WHAT THE TASK REQUIRES: What you write must match the records exactly, except for the images, which are left out.

DATA SHOWN:

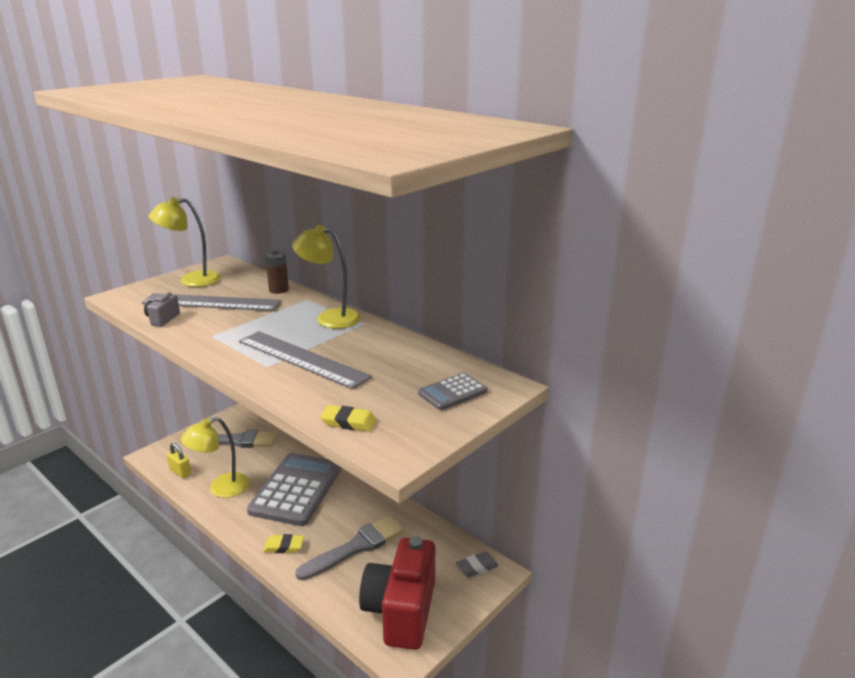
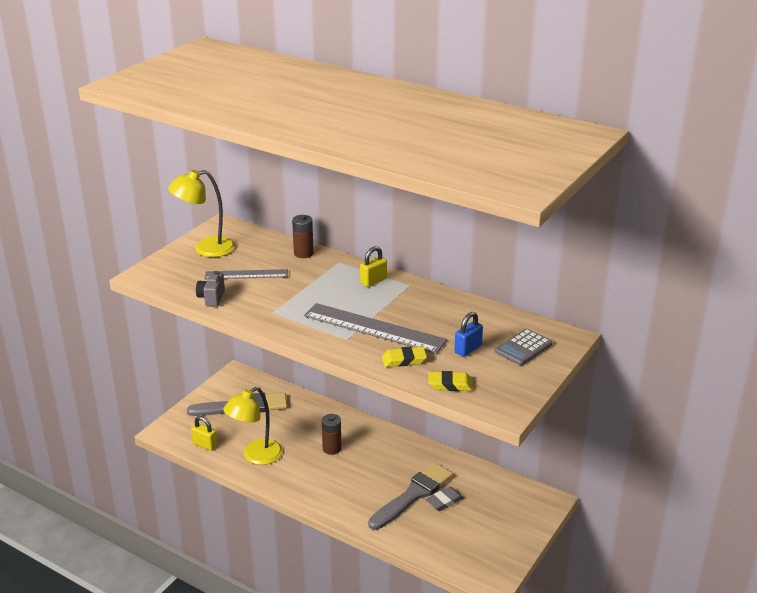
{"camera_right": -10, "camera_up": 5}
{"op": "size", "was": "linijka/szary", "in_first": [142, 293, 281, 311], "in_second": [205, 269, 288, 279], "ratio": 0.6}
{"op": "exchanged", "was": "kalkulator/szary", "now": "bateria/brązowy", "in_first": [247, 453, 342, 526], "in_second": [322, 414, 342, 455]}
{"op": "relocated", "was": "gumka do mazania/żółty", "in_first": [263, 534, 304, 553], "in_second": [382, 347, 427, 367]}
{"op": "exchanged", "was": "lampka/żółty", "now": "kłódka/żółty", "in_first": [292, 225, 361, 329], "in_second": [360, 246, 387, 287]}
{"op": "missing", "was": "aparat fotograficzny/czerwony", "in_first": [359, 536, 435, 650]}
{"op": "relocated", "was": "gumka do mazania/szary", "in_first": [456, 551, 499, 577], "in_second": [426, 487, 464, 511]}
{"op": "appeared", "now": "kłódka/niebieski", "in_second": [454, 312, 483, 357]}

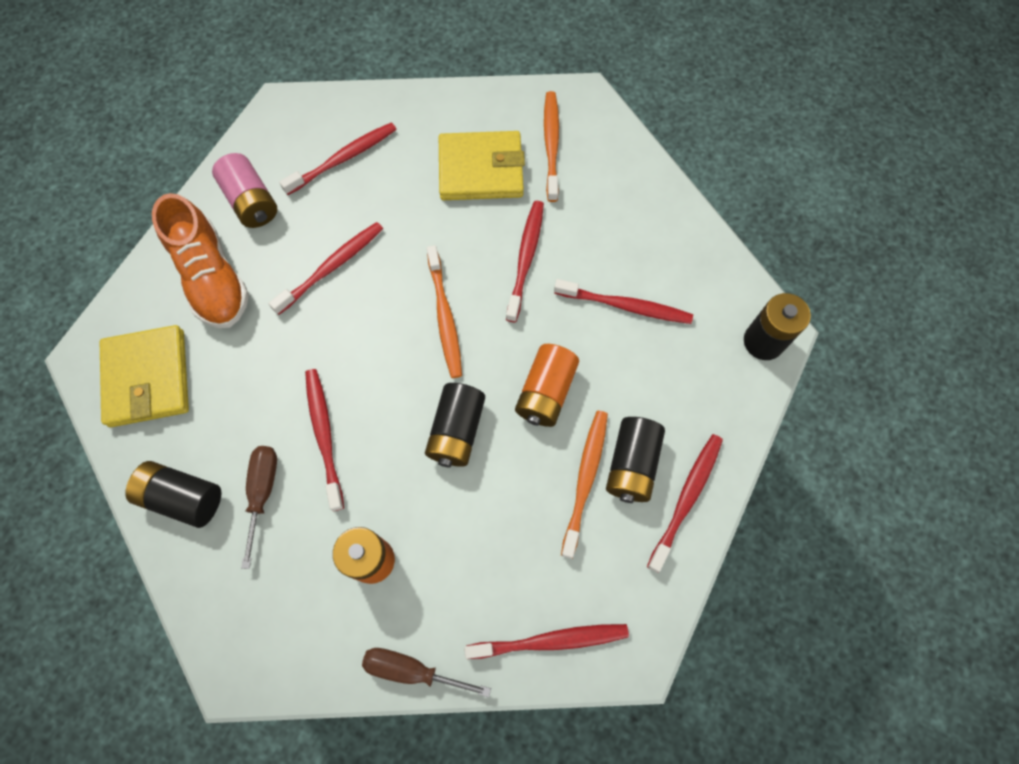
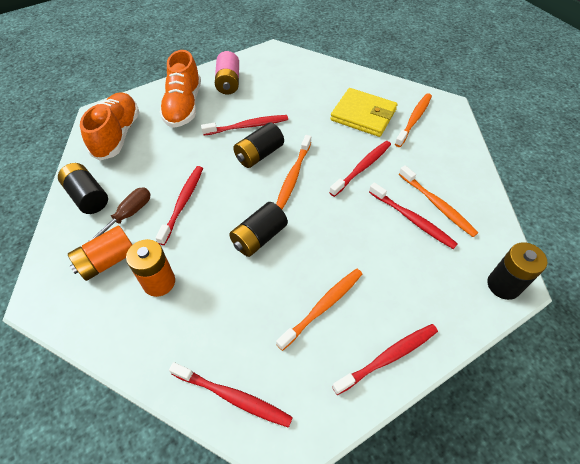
{"camera_right": 30, "camera_up": -15}
{"op": "exchanged", "was": "portfel/żółty", "now": "but/pomarańczowy", "in_first": [100, 325, 189, 427], "in_second": [80, 92, 139, 161]}
{"op": "missing", "was": "szczoteczka do zębów/czerwony", "in_first": [279, 122, 397, 195]}
{"op": "missing", "was": "śrubokręt/brązowy", "in_first": [362, 648, 491, 697]}
{"op": "relocated", "was": "bateria/pomarańczowy", "in_first": [515, 344, 579, 427], "in_second": [68, 225, 132, 281]}
{"op": "relocated", "was": "bateria/czarny", "in_first": [606, 417, 665, 503], "in_second": [233, 122, 284, 168]}
{"op": "appeared", "now": "szczoteczka do zębów/pomarańczowy", "in_second": [399, 165, 478, 237]}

ANSWER SPACE:
{"camera_right": -10, "camera_up": 5}
{"op": "size", "was": "linijka/szary", "in_first": [142, 293, 281, 311], "in_second": [205, 269, 288, 279], "ratio": 0.6}
{"op": "exchanged", "was": "kalkulator/szary", "now": "bateria/brązowy", "in_first": [247, 453, 342, 526], "in_second": [322, 414, 342, 455]}
{"op": "relocated", "was": "gumka do mazania/żółty", "in_first": [263, 534, 304, 553], "in_second": [382, 347, 427, 367]}
{"op": "exchanged", "was": "lampka/żółty", "now": "kłódka/żółty", "in_first": [292, 225, 361, 329], "in_second": [360, 246, 387, 287]}
{"op": "missing", "was": "aparat fotograficzny/czerwony", "in_first": [359, 536, 435, 650]}
{"op": "relocated", "was": "gumka do mazania/szary", "in_first": [456, 551, 499, 577], "in_second": [426, 487, 464, 511]}
{"op": "appeared", "now": "kłódka/niebieski", "in_second": [454, 312, 483, 357]}

{"camera_right": 30, "camera_up": -15}
{"op": "exchanged", "was": "portfel/żółty", "now": "but/pomarańczowy", "in_first": [100, 325, 189, 427], "in_second": [80, 92, 139, 161]}
{"op": "missing", "was": "szczoteczka do zębów/czerwony", "in_first": [279, 122, 397, 195]}
{"op": "missing", "was": "śrubokręt/brązowy", "in_first": [362, 648, 491, 697]}
{"op": "relocated", "was": "bateria/pomarańczowy", "in_first": [515, 344, 579, 427], "in_second": [68, 225, 132, 281]}
{"op": "relocated", "was": "bateria/czarny", "in_first": [606, 417, 665, 503], "in_second": [233, 122, 284, 168]}
{"op": "appeared", "now": "szczoteczka do zębów/pomarańczowy", "in_second": [399, 165, 478, 237]}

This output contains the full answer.